- **Task directions**
Check every line below for the word "white" and copy each one that has it.

Object matching data
☆ ☆ ☆ ☆

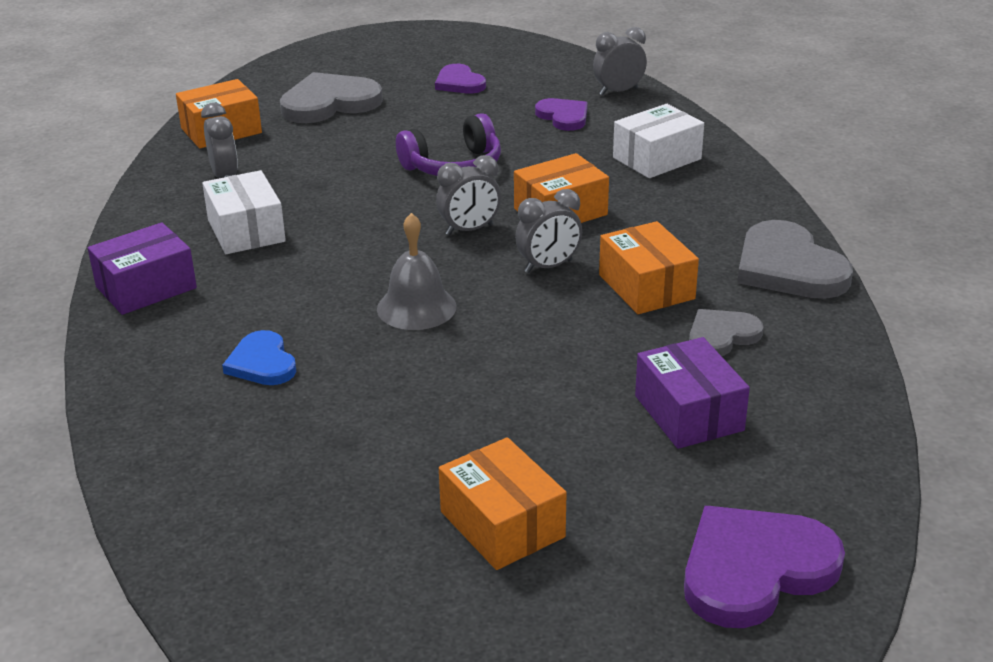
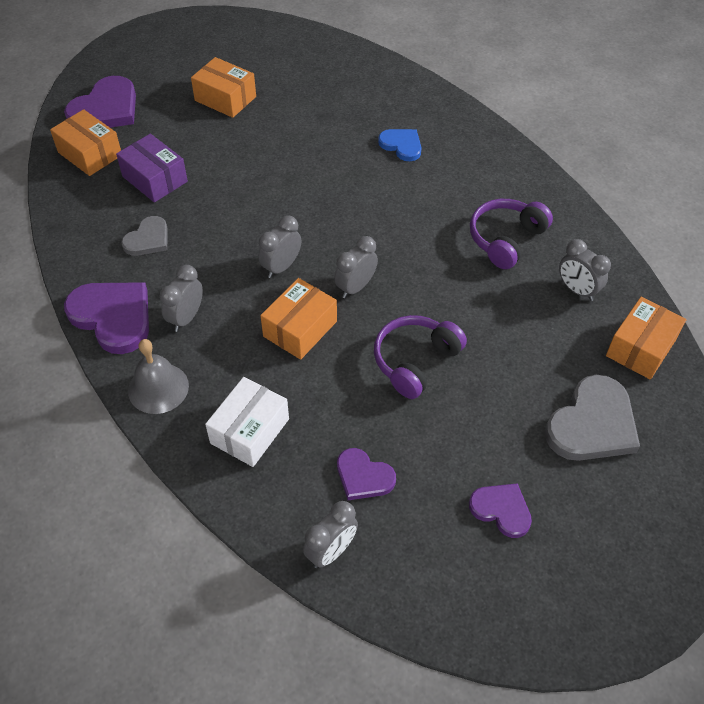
camera: 155 degrees right, 20 degrees up
(146, 287) = (517, 175): purple box -> none
(246, 230) = (505, 239): white box -> purple headphones
(416, 307) = (345, 207): grey bell -> grey bell (158, 388)
(646, 287) = (208, 267): orange box -> orange box (90, 154)
(693, 247) = (186, 318): none -> grey clock
(788, 267) = (113, 317): grey heart -> purple heart

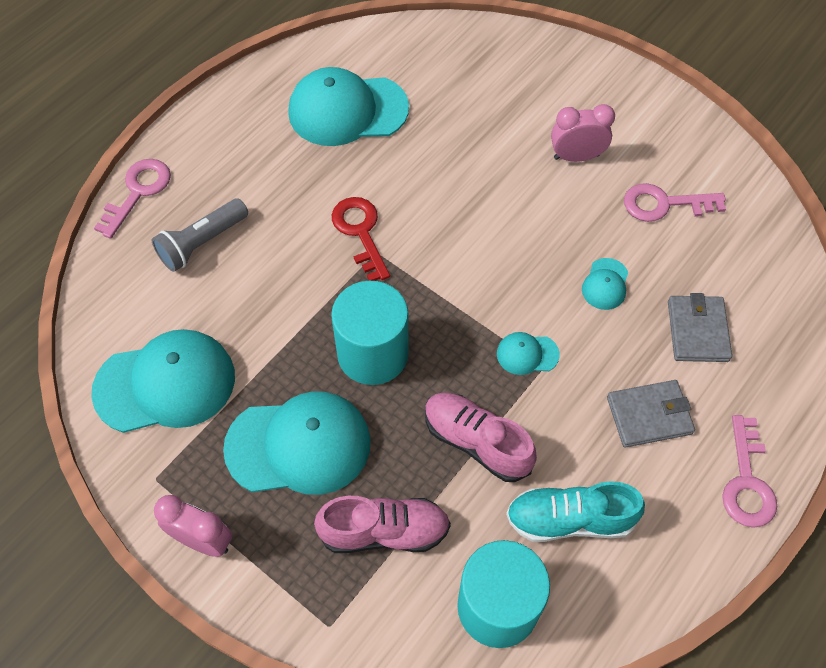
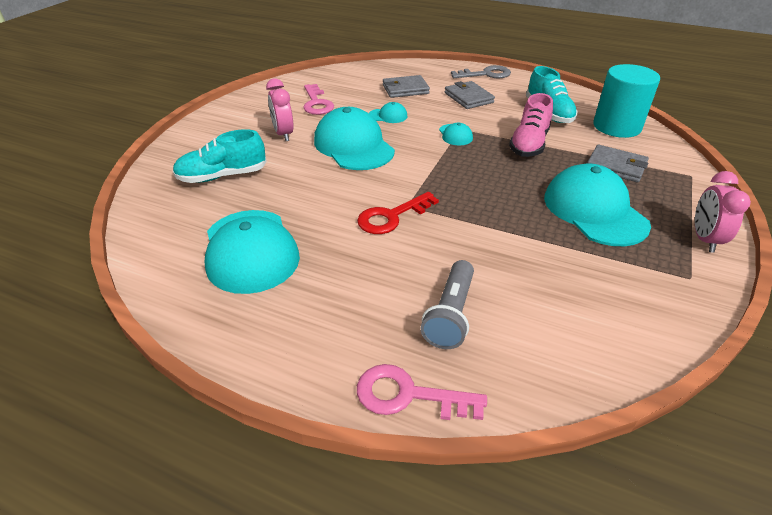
camera: 105 degrees left, 20 degrees down
(165, 384) = (610, 297): turquoise cap -> turquoise cap (353, 146)
(202, 243) = (451, 315): grey flashlight -> grey flashlight turned 75 degrees clockwise
(373, 353) = (497, 192): turquoise cylinder -> none
(384, 532) = (616, 166): pink shoe -> grey wallet
(489, 93) = (222, 176): none -> turquoise shoe
(747, 481) = (486, 74): pink key -> grey key

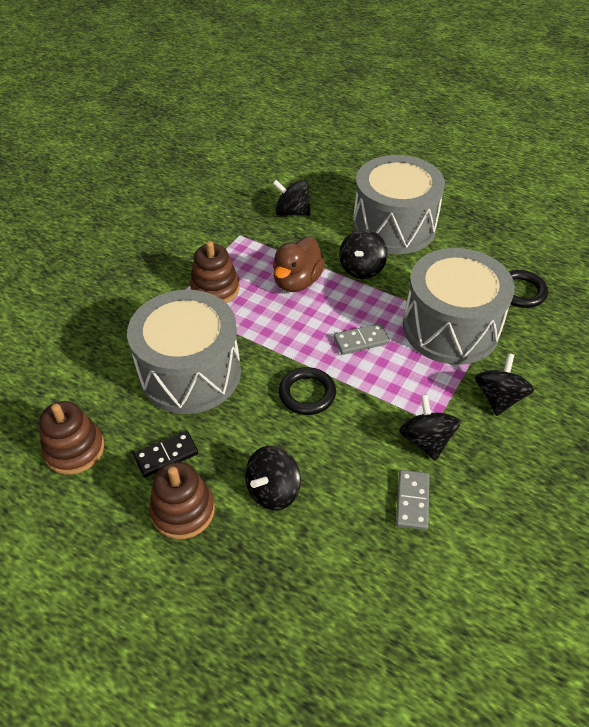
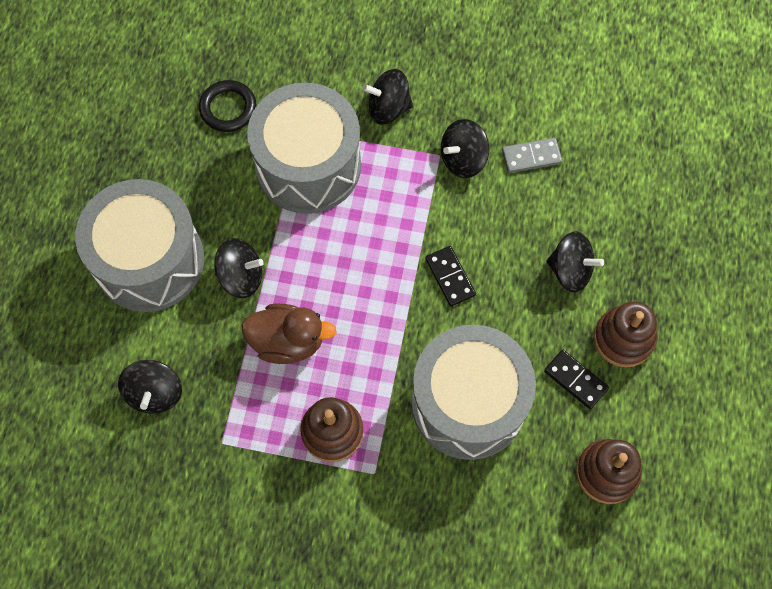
camera: 110 degrees left, 20 degrees up
(307, 394) = (450, 277): black ring -> black domino
(361, 340) = (358, 246): grey domino -> none

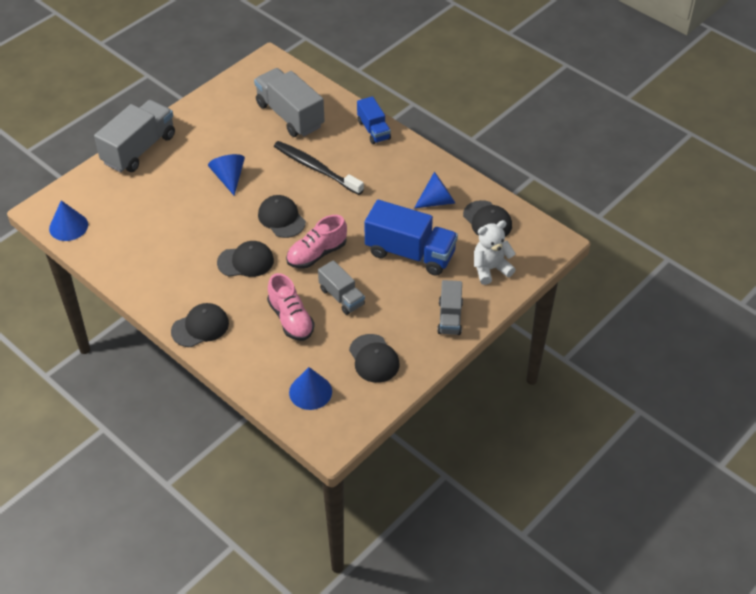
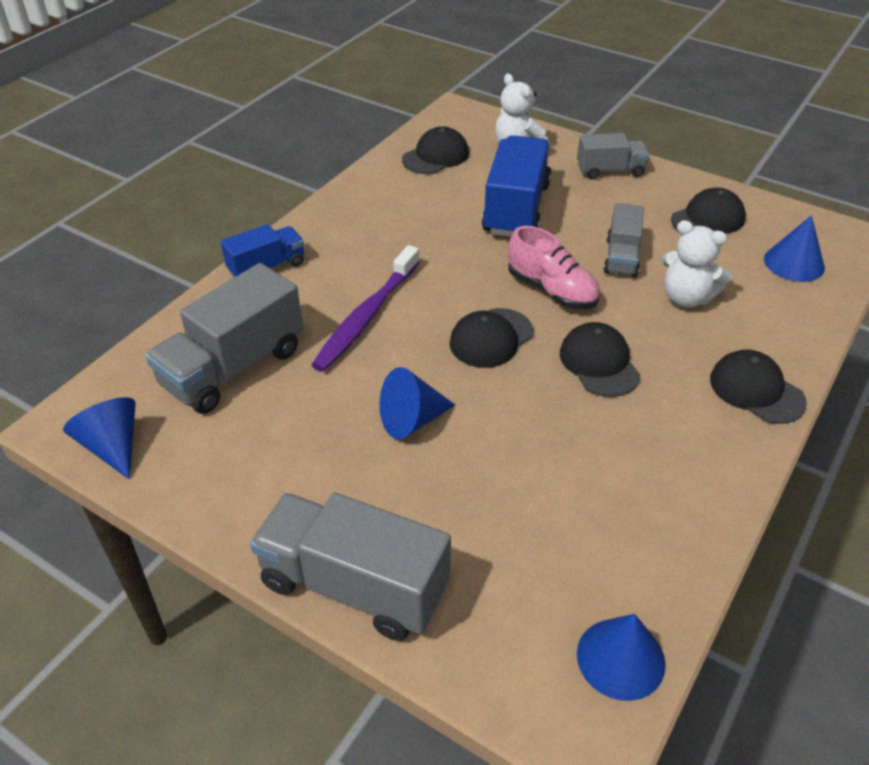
camera: 100 degrees left, 5 degrees down
(291, 319) = (686, 298): pink shoe -> white teddy bear
(316, 168) = (366, 317): black toothbrush -> purple toothbrush
(341, 297) = (621, 257): grey truck -> grey truck turned 150 degrees clockwise
(437, 201) = (410, 196): blue cone -> blue cone (112, 446)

☆ ☆ ☆ ☆

- **The completed task**
(246, 230) = (505, 239): white box -> purple headphones
(291, 319) = (686, 298): pink shoe -> white teddy bear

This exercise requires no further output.